───── RECORDS SUPPLIED ─────

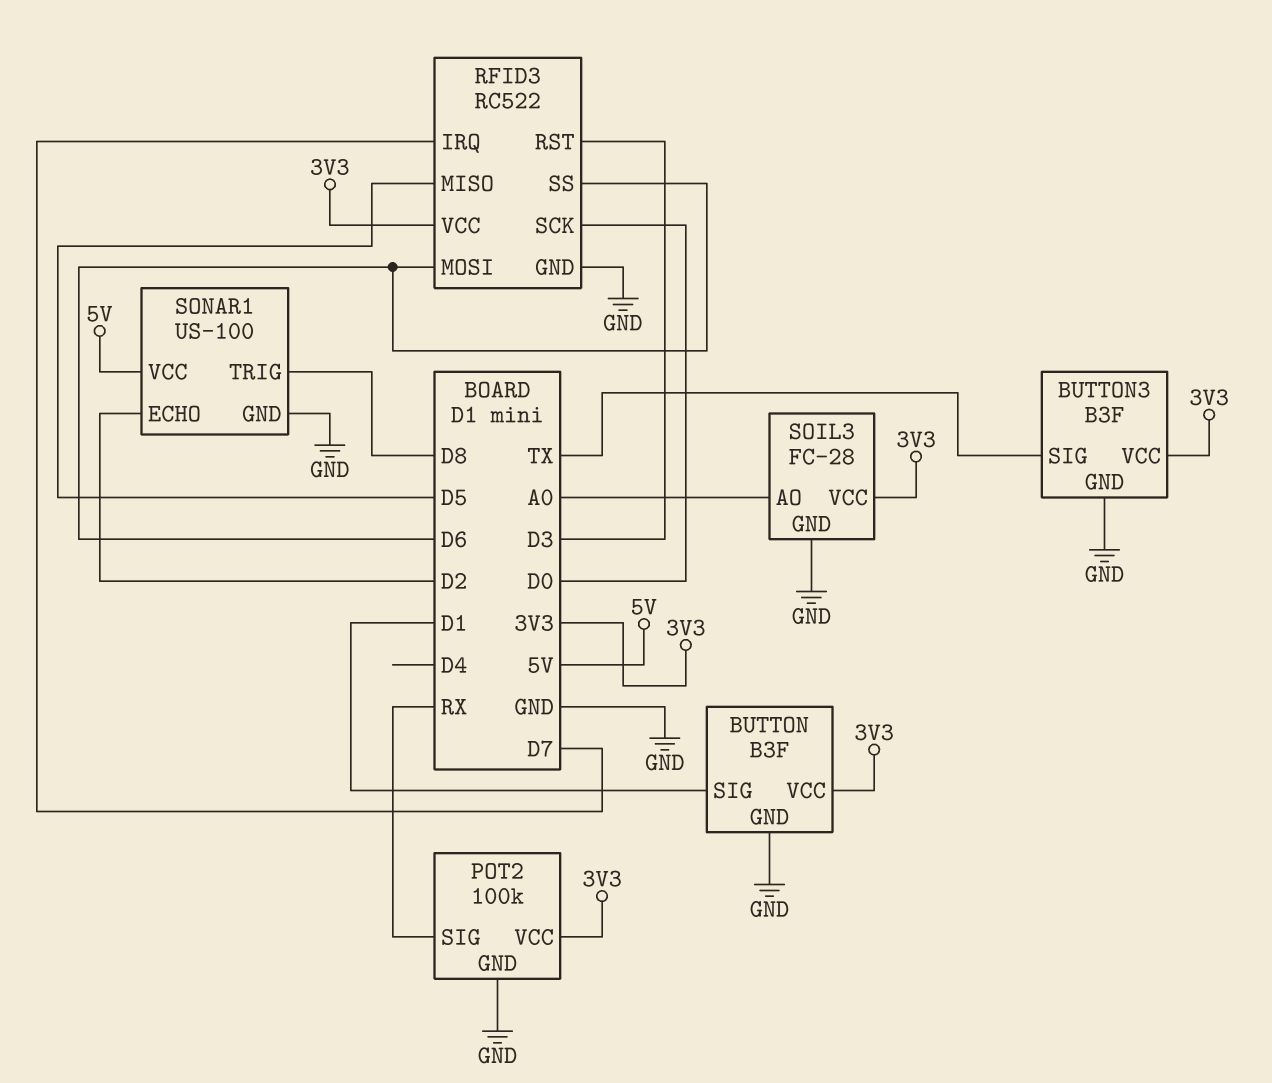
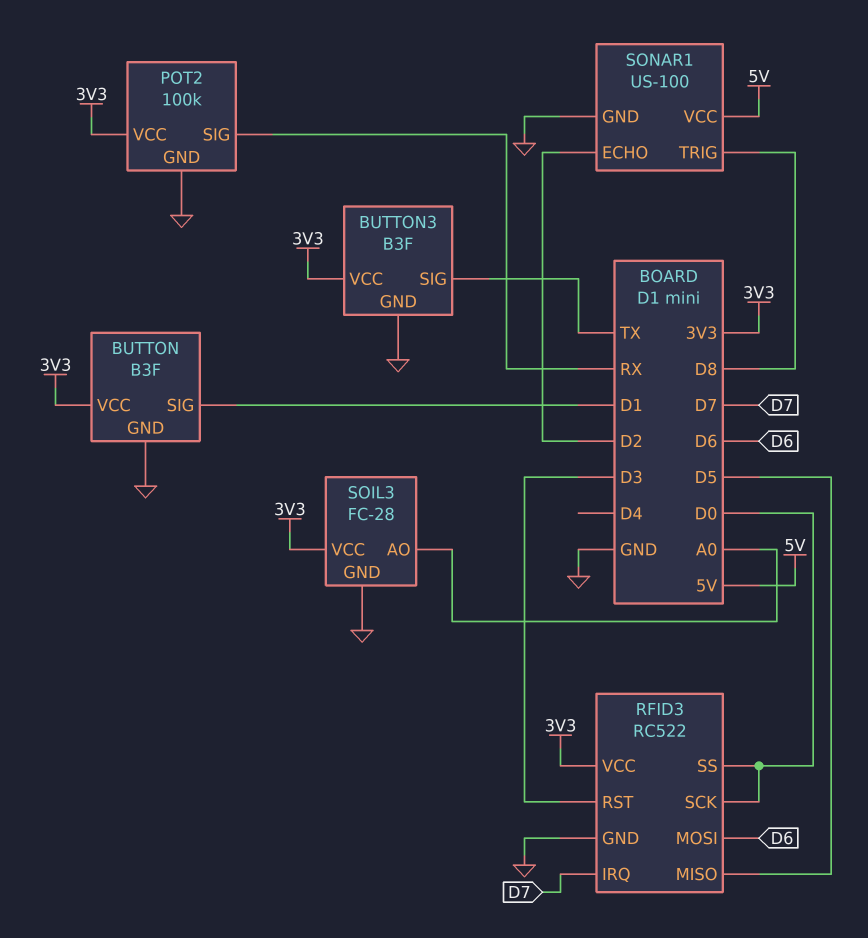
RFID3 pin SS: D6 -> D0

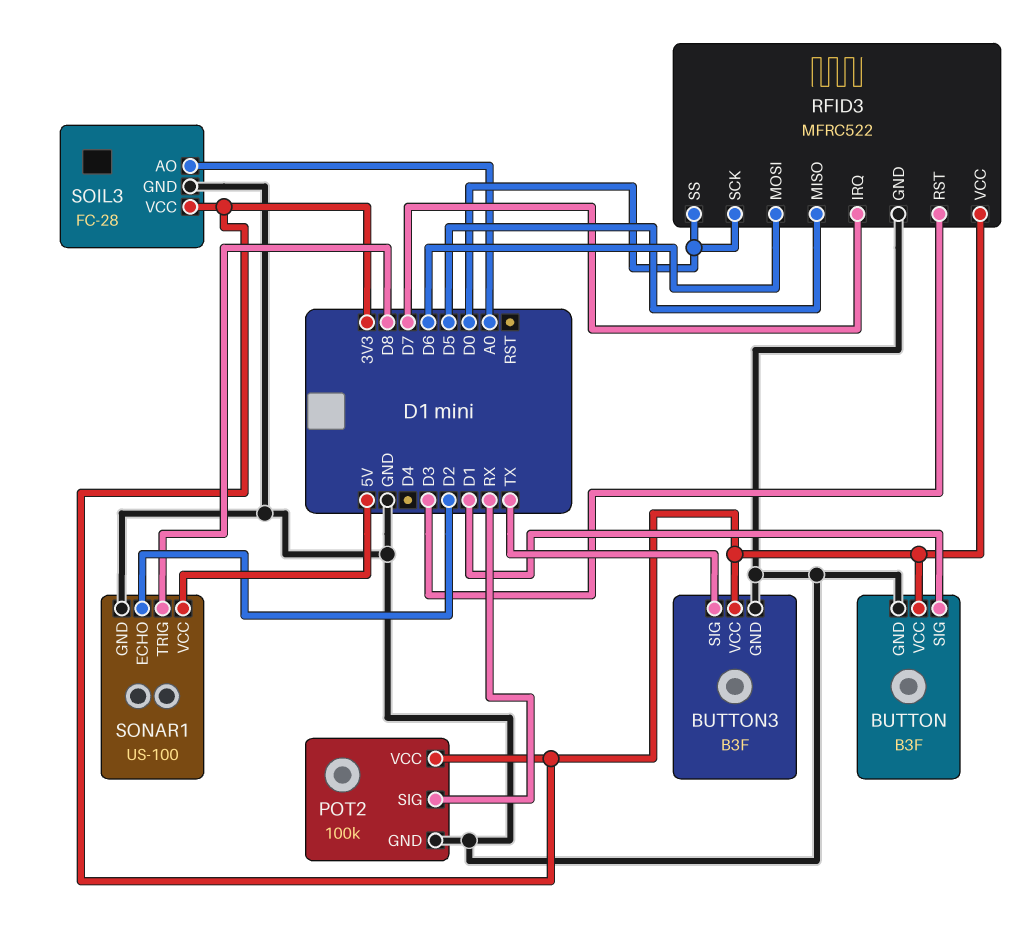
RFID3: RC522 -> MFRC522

─────
───── RECORDS SUPPLIED ─────

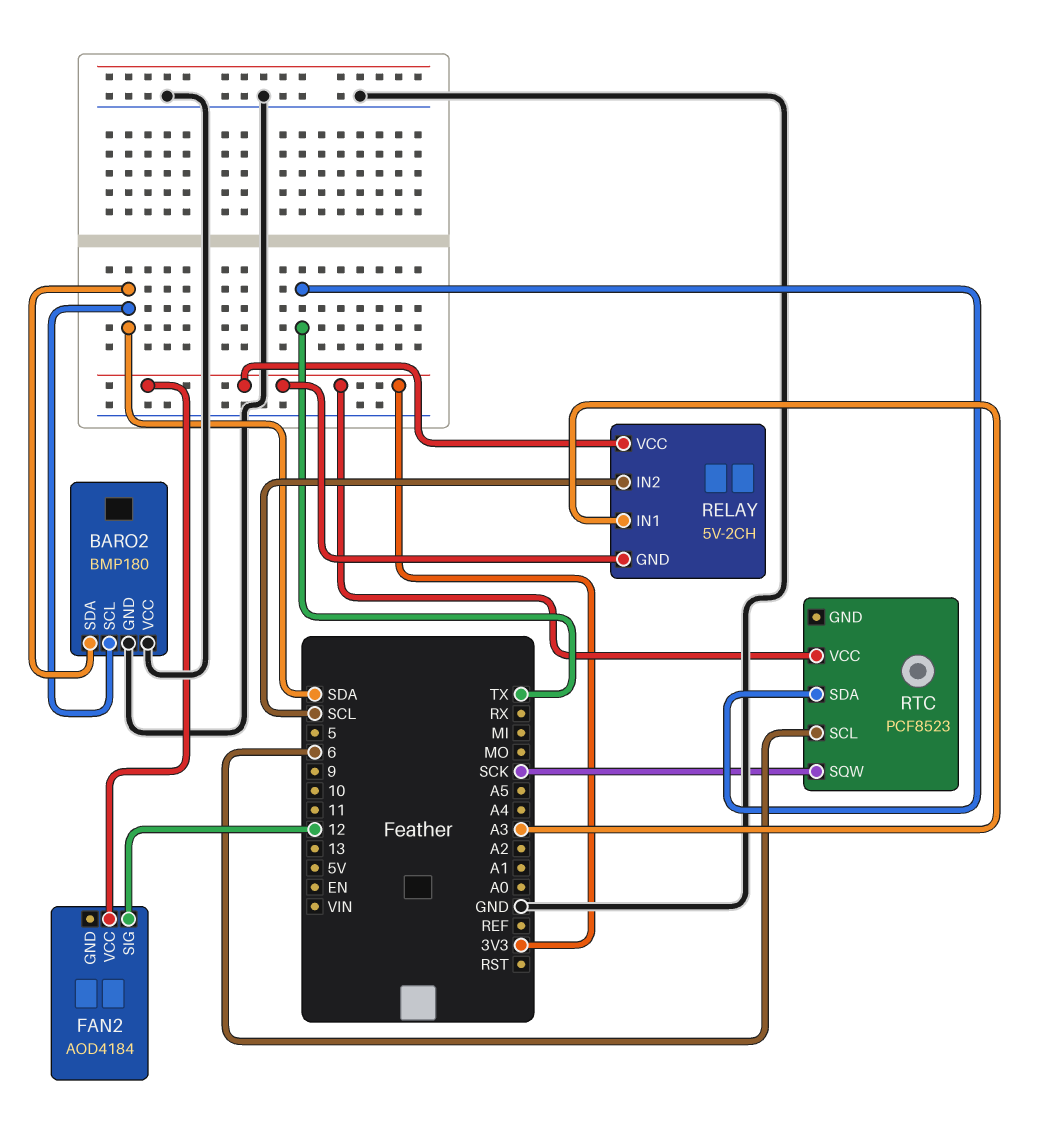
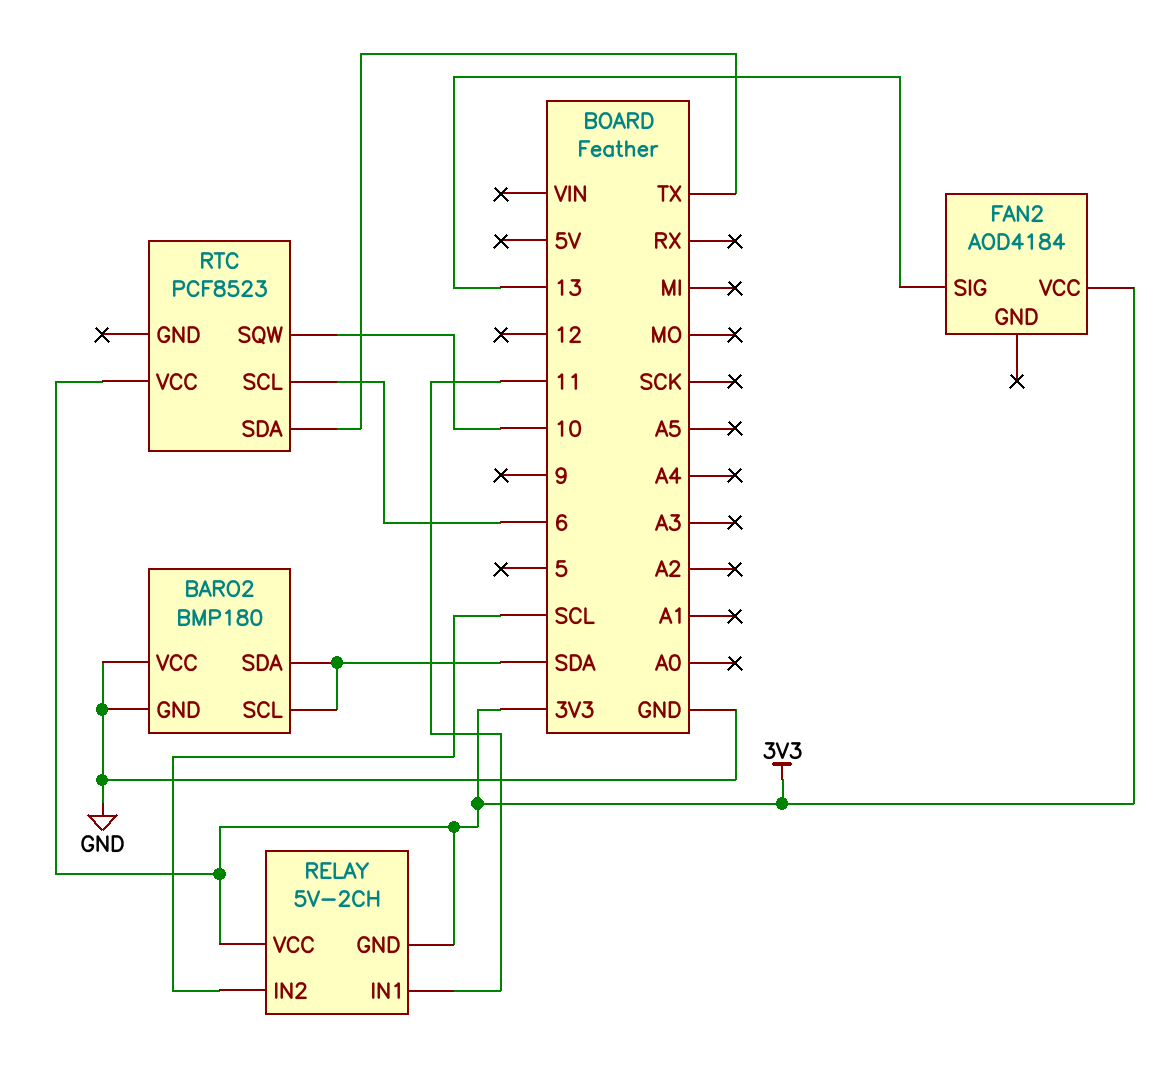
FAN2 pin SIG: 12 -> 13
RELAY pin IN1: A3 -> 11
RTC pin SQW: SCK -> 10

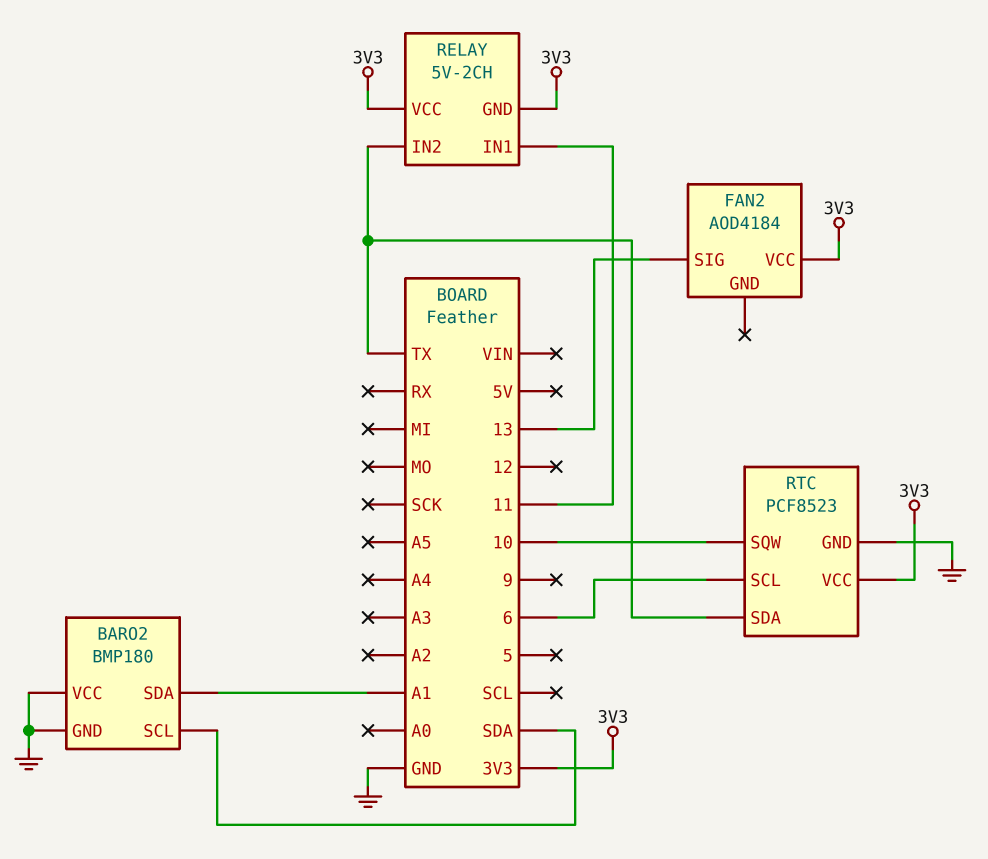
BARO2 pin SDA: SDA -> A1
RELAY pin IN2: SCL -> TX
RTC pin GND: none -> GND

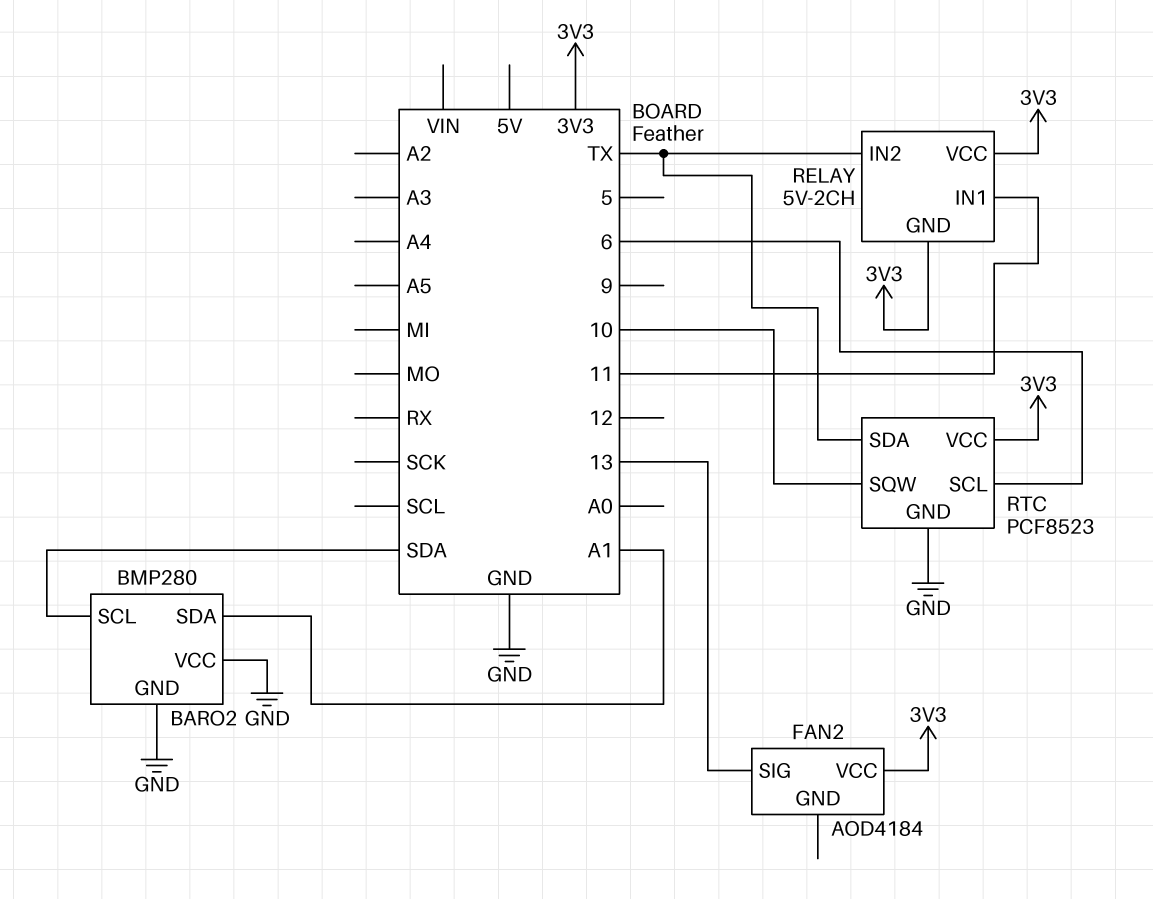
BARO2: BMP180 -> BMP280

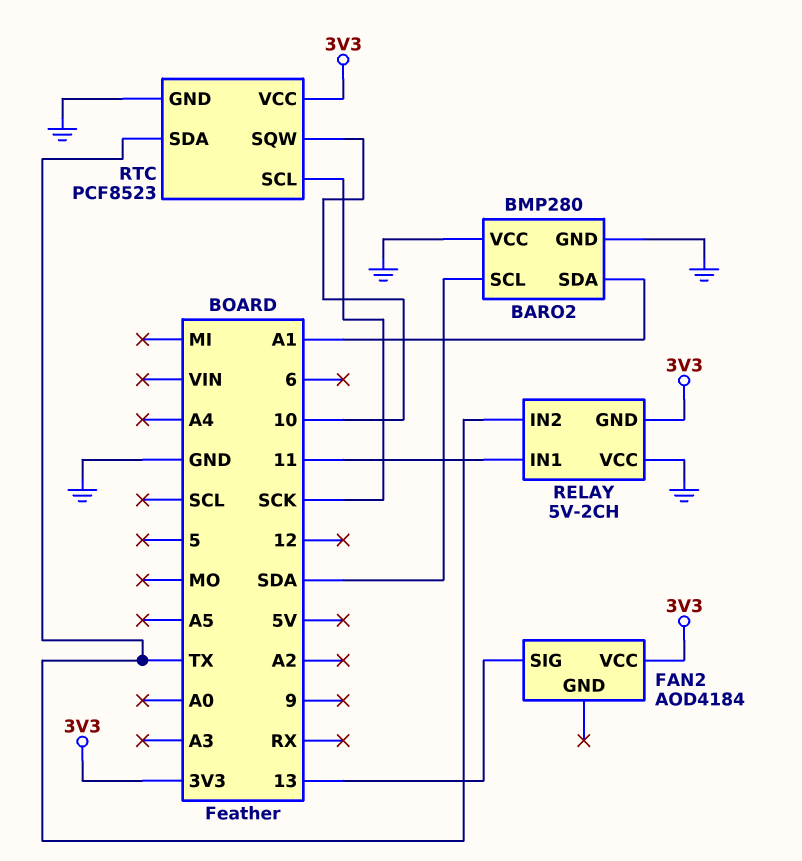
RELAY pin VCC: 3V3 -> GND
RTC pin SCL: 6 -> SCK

─────

__TASK GOAL__
Keep to the stretch from the line containing "RTC pin SQW: SCK -> 10" through the line containing "RTC pin SCL: 6 -> SCK", both ends included, and copy it exactly from the listing above, minus the pictures.

__TASK SOLUTION__
RTC pin SQW: SCK -> 10

BARO2 pin SDA: SDA -> A1
RELAY pin IN2: SCL -> TX
RTC pin GND: none -> GND

BARO2: BMP180 -> BMP280

RELAY pin VCC: 3V3 -> GND
RTC pin SCL: 6 -> SCK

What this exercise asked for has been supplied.